> [Task directions] Say how many of the lines below contain the word "brick"; nothing else belongs in the answer.

> [The data]
[Start of section]
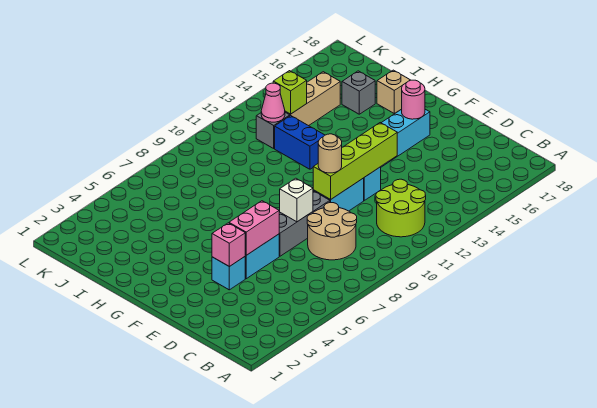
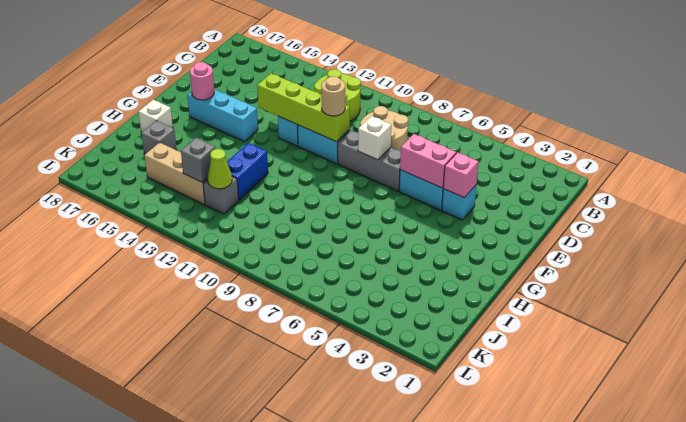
tan brick H17 level 1 -> white brick H17 level 1
pink cone J12 level 2 -> lime cone J12 level 2
lime brick J13 level 2 -> grey brick J13 level 2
[End of section]
> [Solution to the exercise] 2